-- ASSIGNED TASK --
Go to the line holding "yellow cylinder: 1 -> 3" in the entries below and write out exactly every line down to and including the line holding "yellow star: 0 -> 1".
═══ DATA TO USE
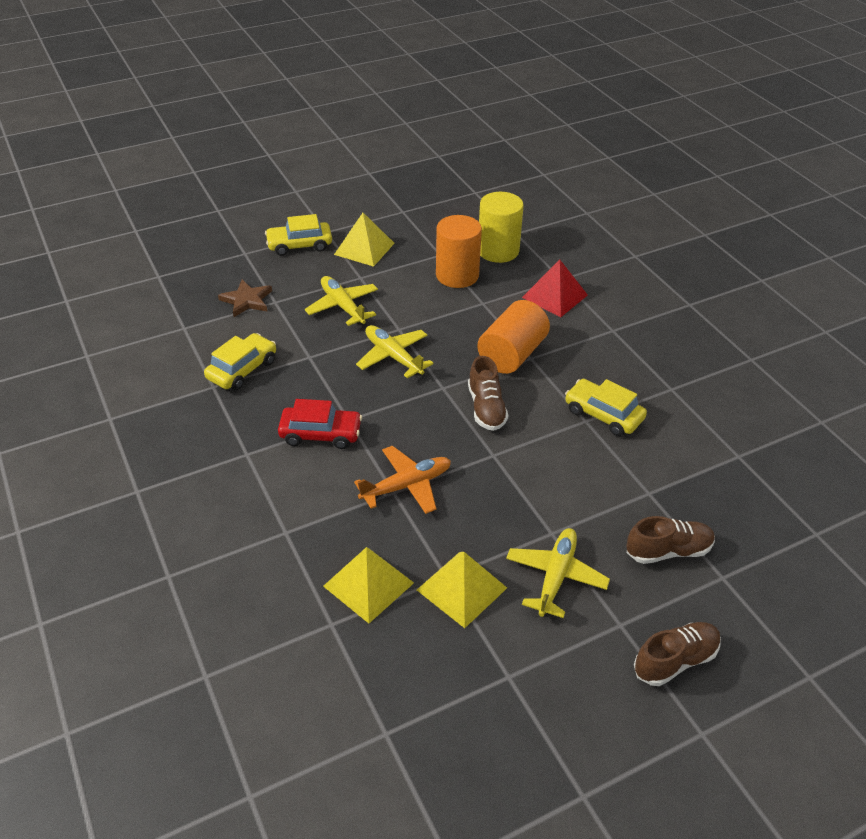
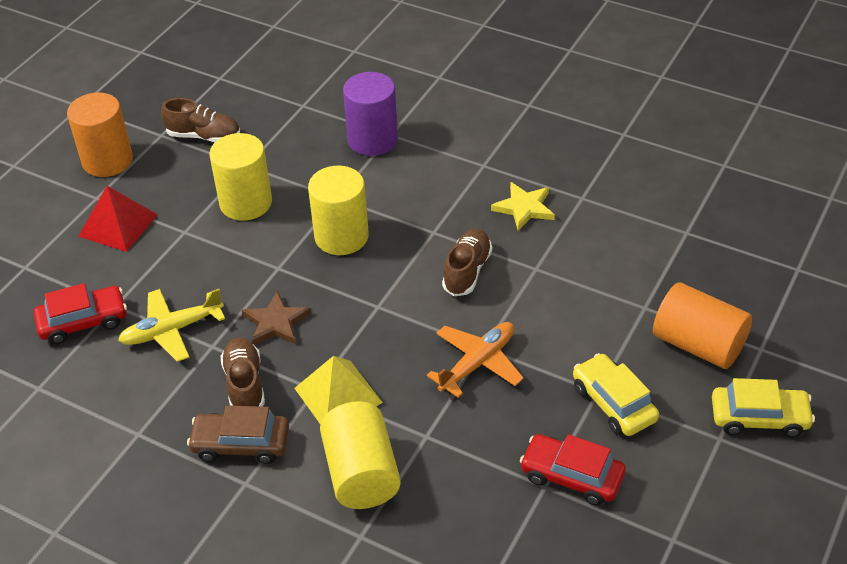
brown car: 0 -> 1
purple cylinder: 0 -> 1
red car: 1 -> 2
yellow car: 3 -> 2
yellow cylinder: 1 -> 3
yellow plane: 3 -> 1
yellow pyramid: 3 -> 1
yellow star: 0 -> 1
══════
═══ DATA TO USE
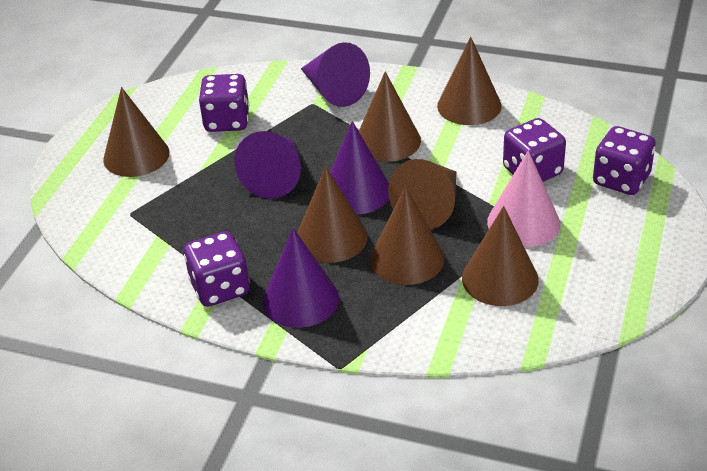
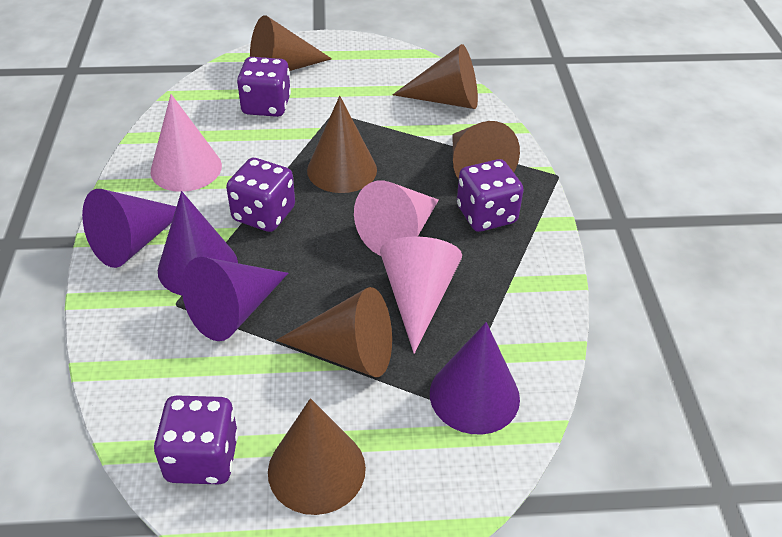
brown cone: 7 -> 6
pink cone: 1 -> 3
══════
-- EXERCISE OUTPUT --
yellow cylinder: 1 -> 3
yellow plane: 3 -> 1
yellow pyramid: 3 -> 1
yellow star: 0 -> 1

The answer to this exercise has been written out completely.